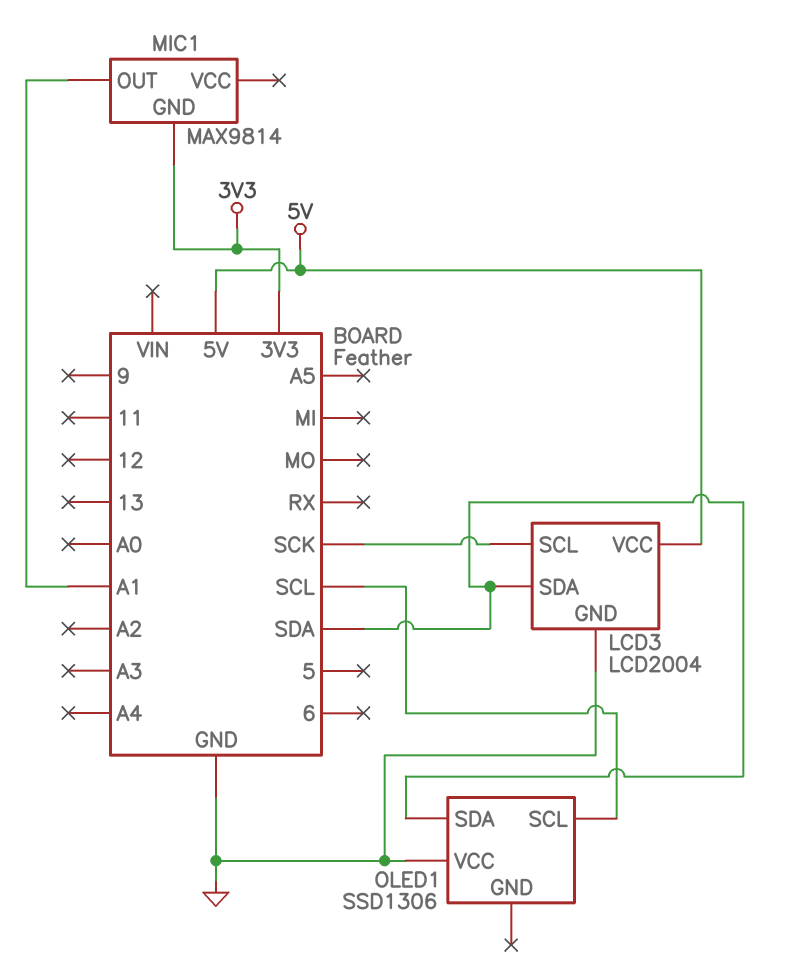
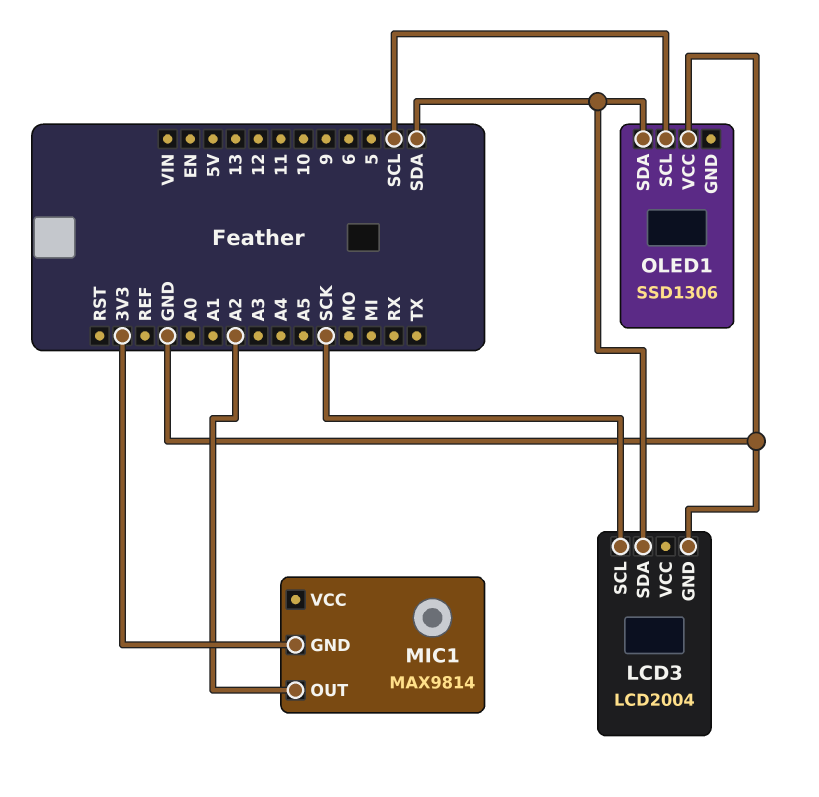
LCD3 pin VCC: 5V -> none
MIC1 pin OUT: A1 -> A2

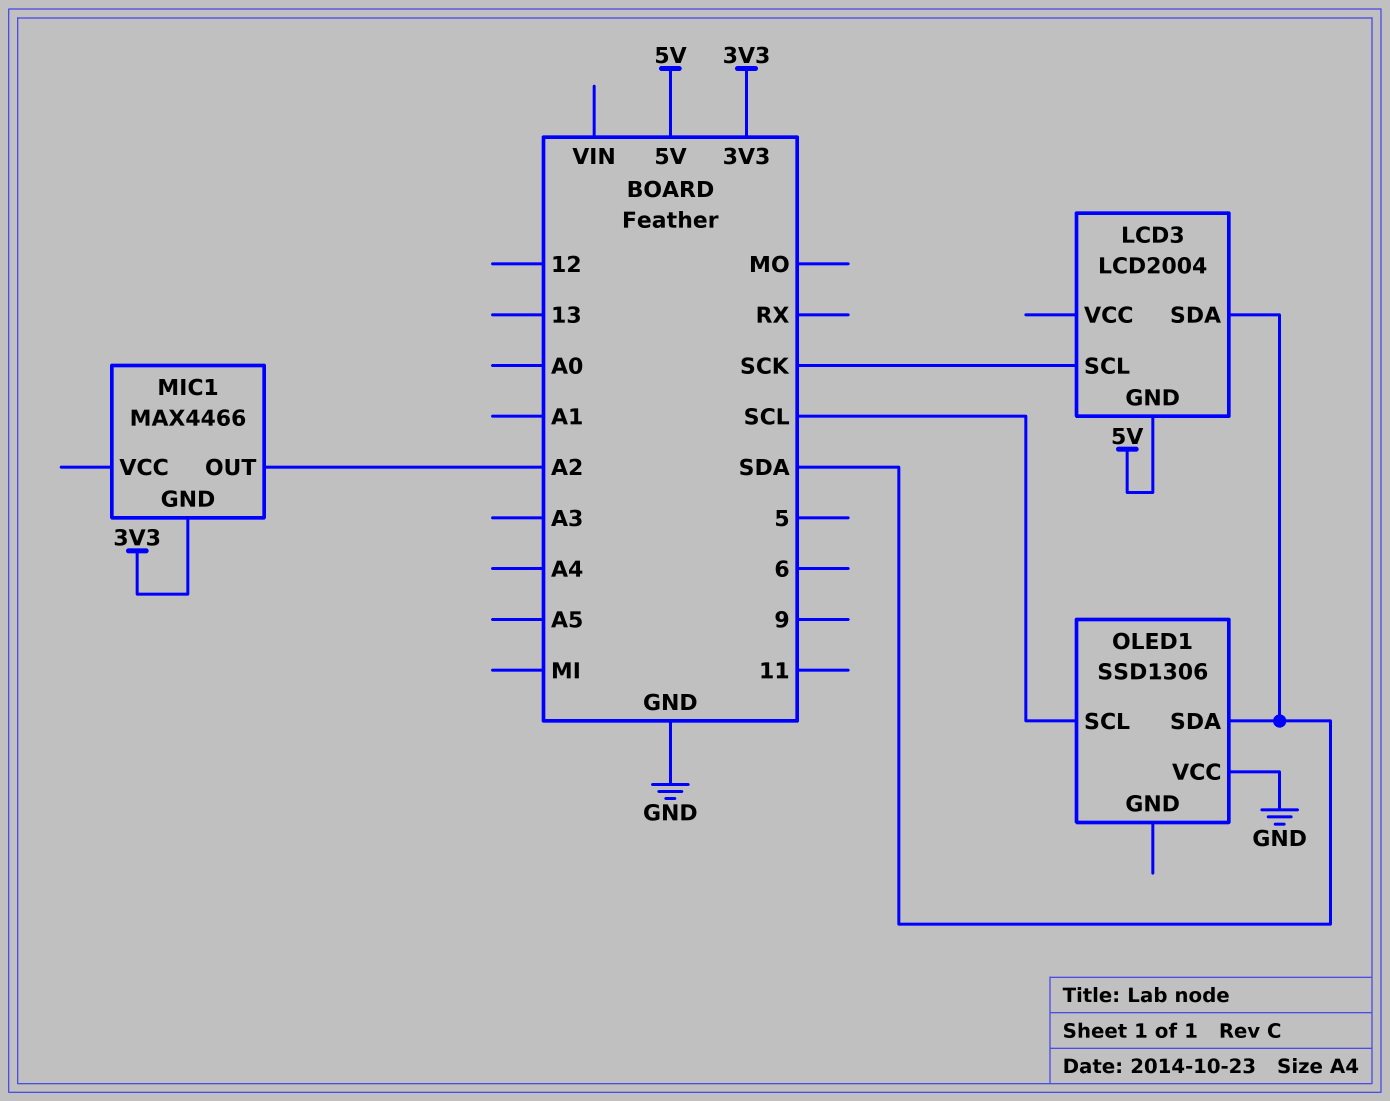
LCD3 pin GND: GND -> 5V
MIC1: MAX9814 -> MAX4466

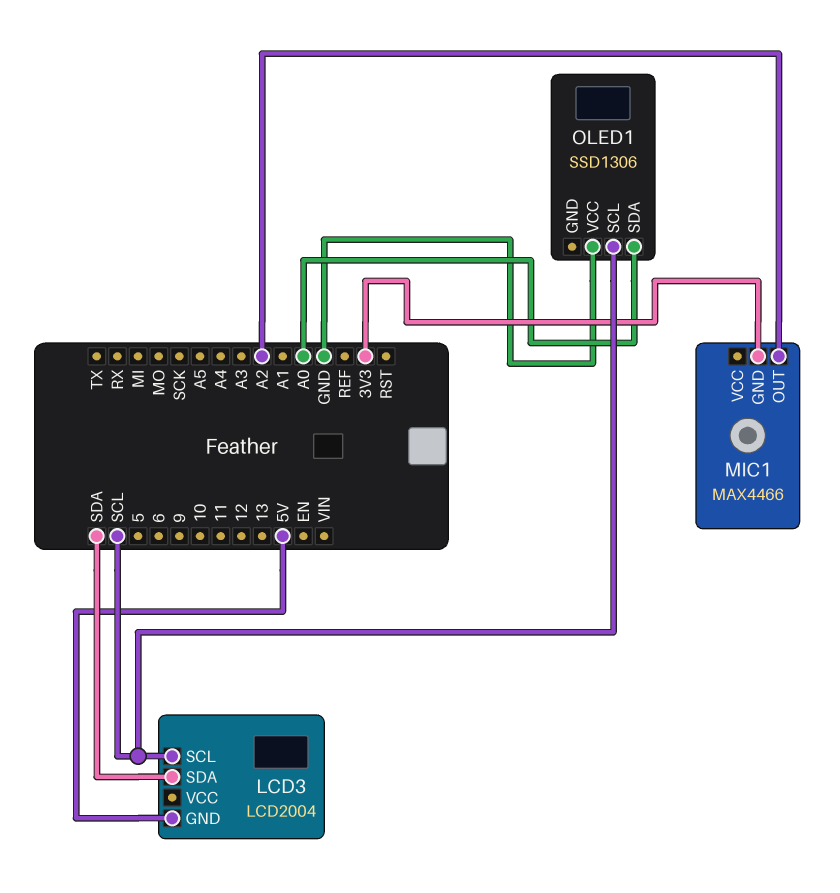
LCD3 pin SCL: SCK -> SCL
OLED1 pin SDA: SDA -> A0

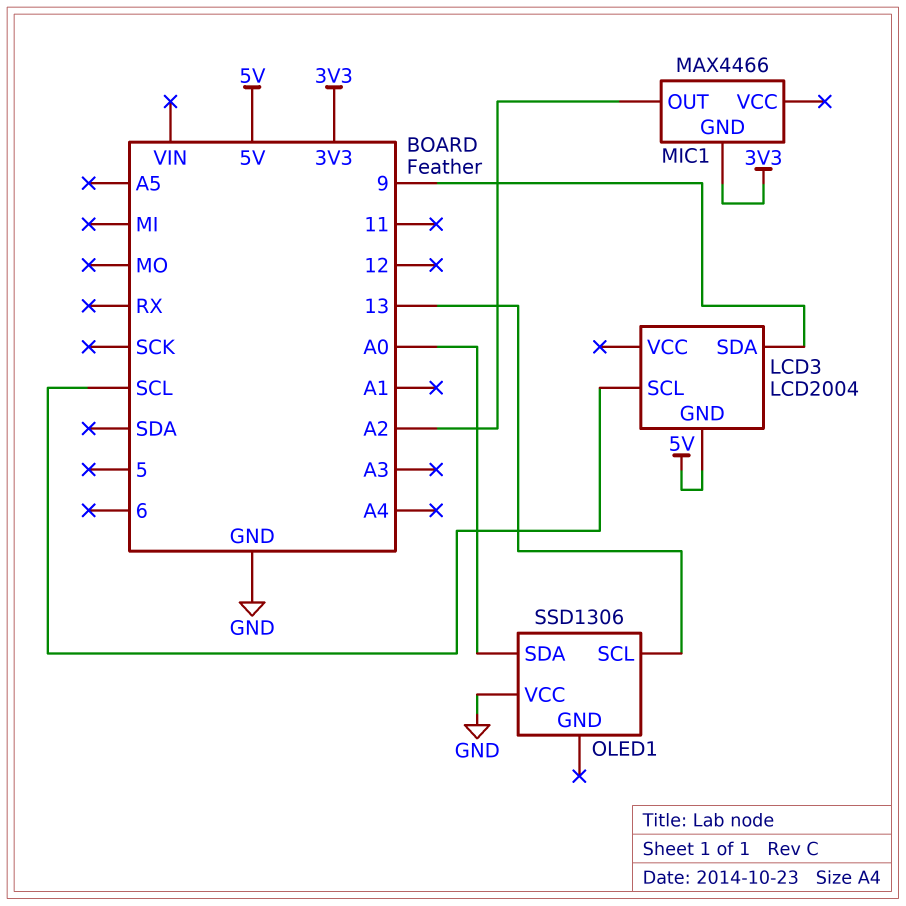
LCD3 pin SDA: SDA -> 9
OLED1 pin SCL: SCL -> 13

▶ [Exercise]
Please output every record above exactly as written, leaving out the pictures.

▶ [Answer for this exercise]
LCD3 pin VCC: 5V -> none
MIC1 pin OUT: A1 -> A2

LCD3 pin GND: GND -> 5V
MIC1: MAX9814 -> MAX4466

LCD3 pin SCL: SCK -> SCL
OLED1 pin SDA: SDA -> A0

LCD3 pin SDA: SDA -> 9
OLED1 pin SCL: SCL -> 13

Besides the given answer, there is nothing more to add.